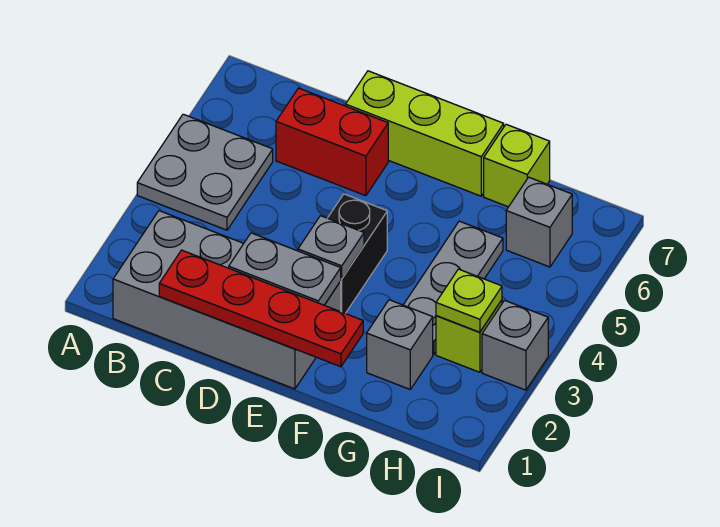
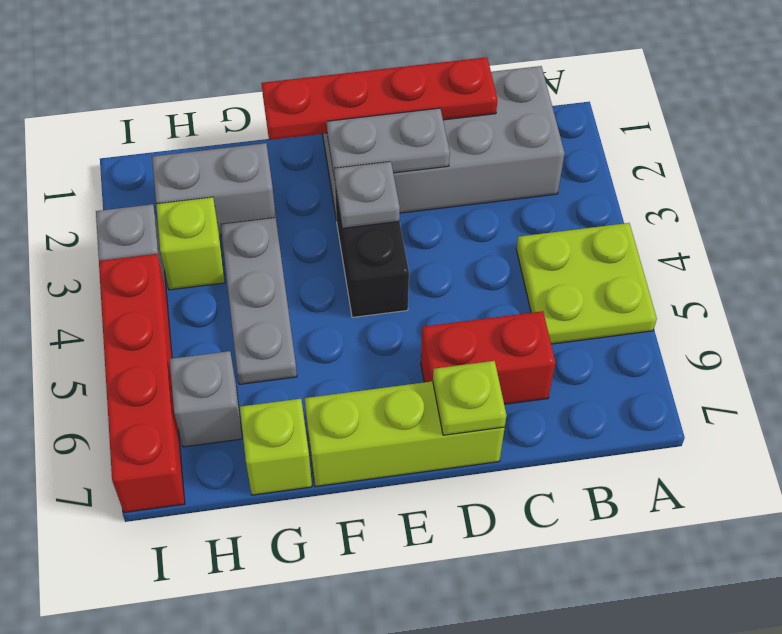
grey plate A4:B5 level 1 -> lime plate A4:B5 level 1
grey brick G2 level 1 -> grey brick G2:H2 level 1
lime plate H3 level 2 -> lime plate D7 level 2
none -> red brick I4:I7 level 1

▬▬▬

- Exercise objective
Check each line of the listing above. Copy the ones with the word "lime".

- Response to the exercise
grey plate A4:B5 level 1 -> lime plate A4:B5 level 1
lime plate H3 level 2 -> lime plate D7 level 2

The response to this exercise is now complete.